**Material provided**
BEGIN
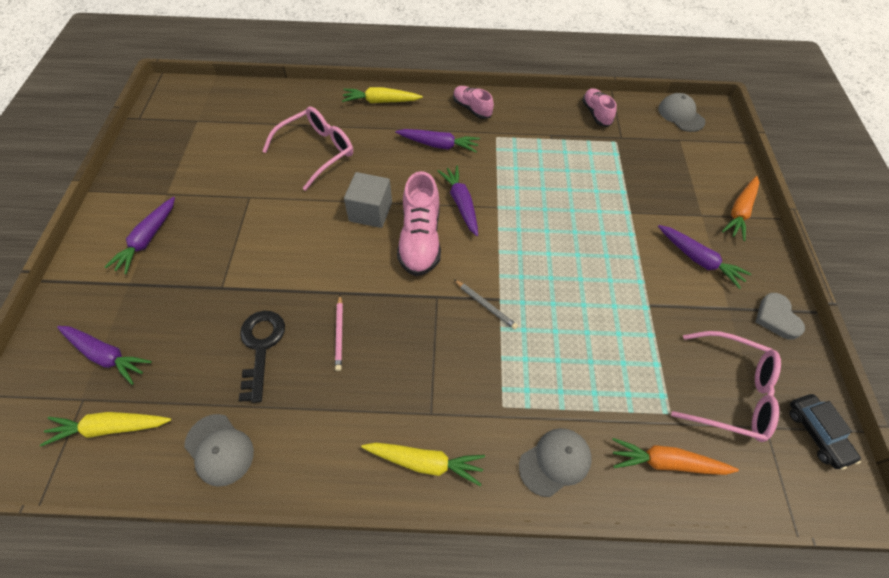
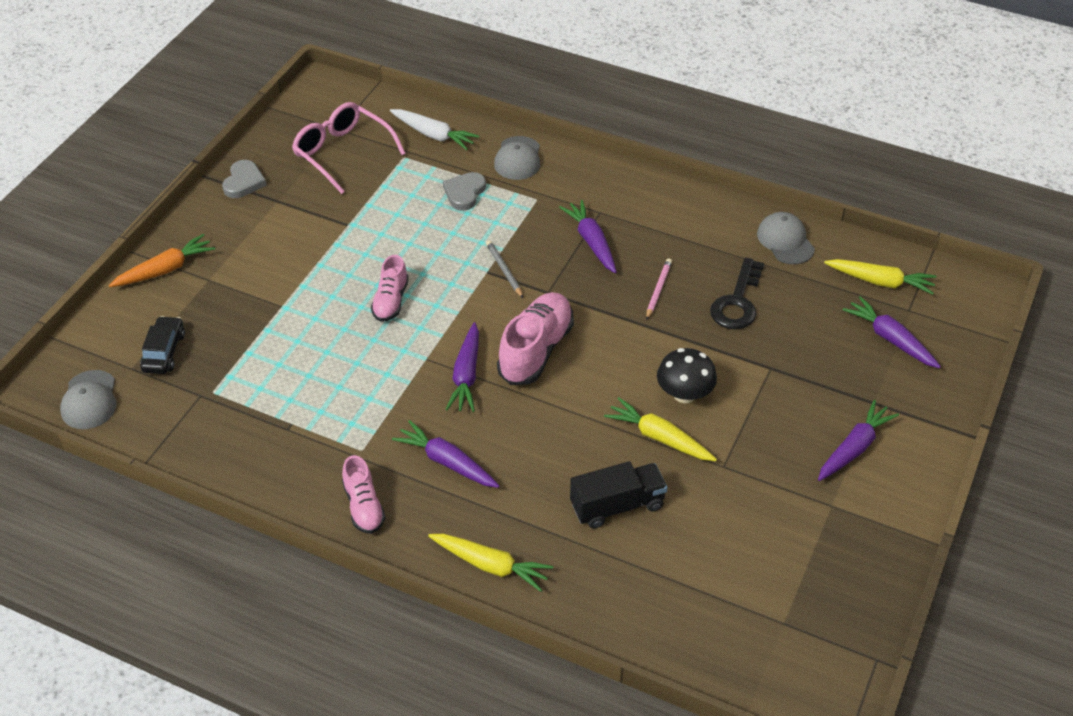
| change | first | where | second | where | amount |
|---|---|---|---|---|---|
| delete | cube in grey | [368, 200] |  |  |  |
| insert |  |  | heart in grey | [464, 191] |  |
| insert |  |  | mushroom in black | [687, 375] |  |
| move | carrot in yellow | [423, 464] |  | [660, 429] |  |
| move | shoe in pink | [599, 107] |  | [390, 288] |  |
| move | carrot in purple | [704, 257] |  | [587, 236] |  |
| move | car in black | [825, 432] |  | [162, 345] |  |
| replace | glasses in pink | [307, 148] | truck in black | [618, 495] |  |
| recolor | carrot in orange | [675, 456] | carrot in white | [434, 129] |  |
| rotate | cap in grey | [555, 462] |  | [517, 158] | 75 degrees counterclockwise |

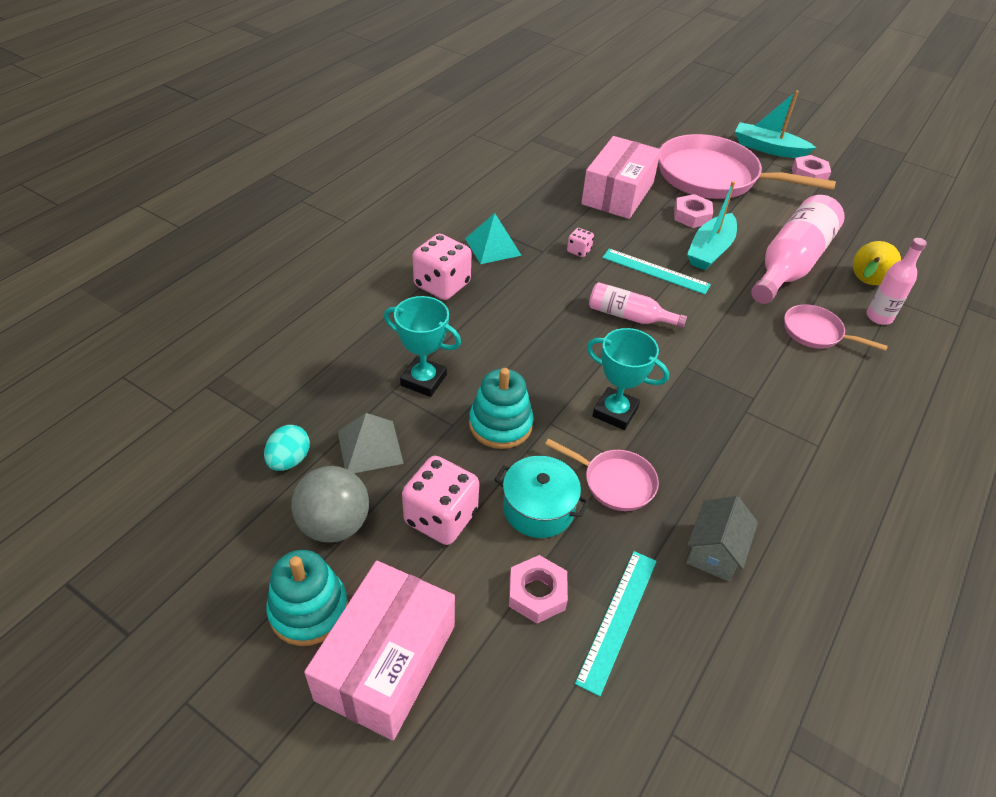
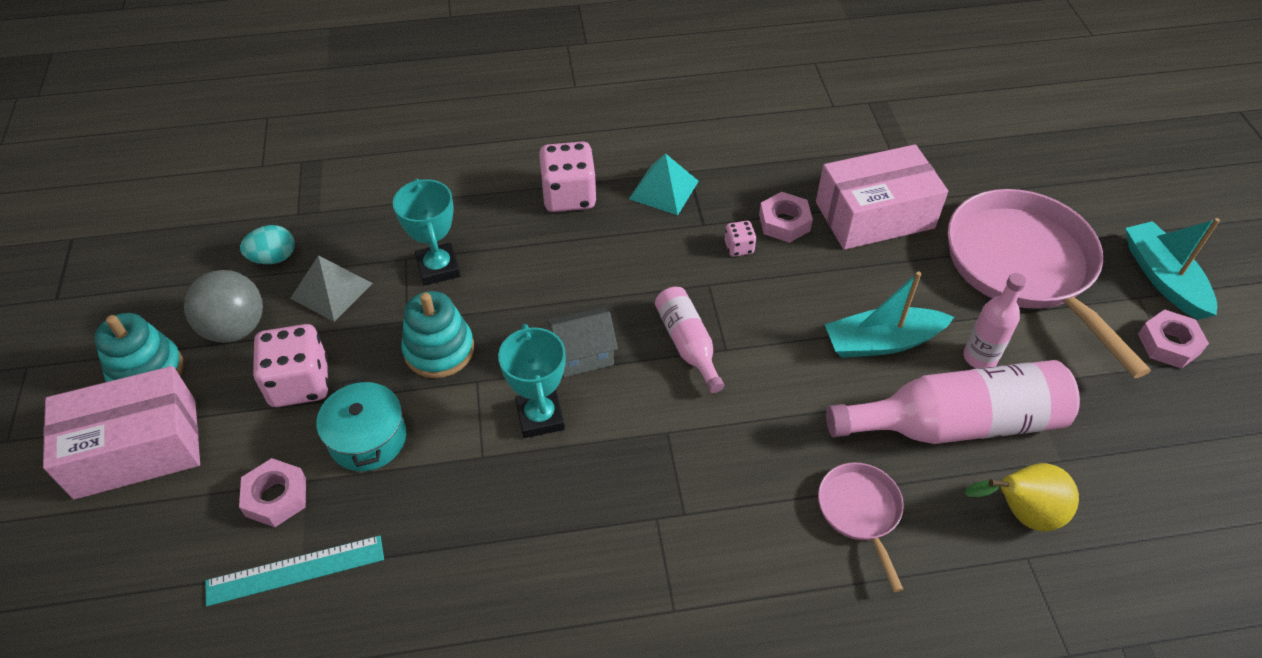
| change | first | where | second | where | amount |
|---|---|---|---|---|---|
| delete | pan in pink | [602, 475] |  |  |  |
| delete | ruler in turquoise | [656, 272] |  |  |  |
| move | nut in pink | [693, 211] |  | [786, 217] |  |
| move | house in grey | [722, 538] |  | [582, 342] |  |
| move | bottle in pink | [896, 281] |  | [995, 321] |  |

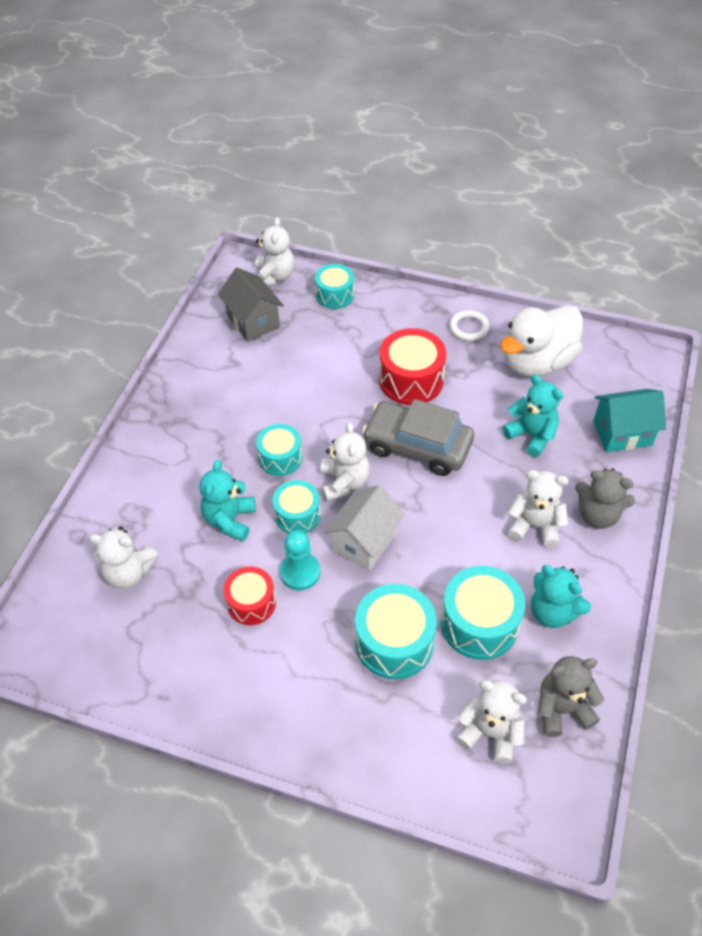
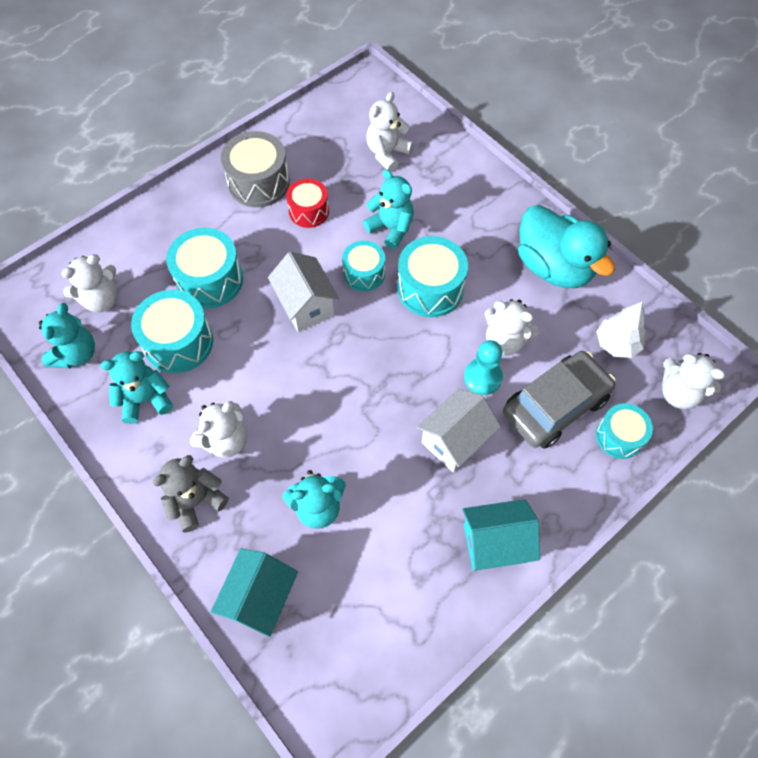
| change | first | where | second | where | amount |
|---|---|---|---|---|---|
| delete | duck in white | [541, 341] |  |  |  |
| insert |  |  | drum in grey | [255, 169] |  |
| insert |  |  | duck in turquoise | [566, 246] |  |
| move | pawn in turquoise | [300, 560] |  | [483, 367] |  |
| move | teddy bear in white | [345, 461] |  | [512, 327] |  |
| move | car in grey | [418, 437] |  | [559, 400] |  |
| replace | house in grey | [251, 304] | tree in white | [621, 330] |  |
| replace | drum in red | [412, 366] | house in white | [458, 430] |  |
| replace | ring in white | [469, 325] | house in turquoise | [501, 535] |  |
| recolor | teddy bear in grey | [571, 696] | teddy bear in turquoise | [67, 335] |  |
| resize | drum in turquoise | [279, 450] |  | [432, 276] | x1.56 |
END
**Work required**
Would you retype the lines from the line containing "move | bottle" to the final line of the entries above, exactly as given and without pictures?

**Solution**
| move | bottle in pink | [896, 281] |  | [995, 321] |  |

| change | first | where | second | where | amount |
|---|---|---|---|---|---|
| delete | duck in white | [541, 341] |  |  |  |
| insert |  |  | drum in grey | [255, 169] |  |
| insert |  |  | duck in turquoise | [566, 246] |  |
| move | pawn in turquoise | [300, 560] |  | [483, 367] |  |
| move | teddy bear in white | [345, 461] |  | [512, 327] |  |
| move | car in grey | [418, 437] |  | [559, 400] |  |
| replace | house in grey | [251, 304] | tree in white | [621, 330] |  |
| replace | drum in red | [412, 366] | house in white | [458, 430] |  |
| replace | ring in white | [469, 325] | house in turquoise | [501, 535] |  |
| recolor | teddy bear in grey | [571, 696] | teddy bear in turquoise | [67, 335] |  |
| resize | drum in turquoise | [279, 450] |  | [432, 276] | x1.56 |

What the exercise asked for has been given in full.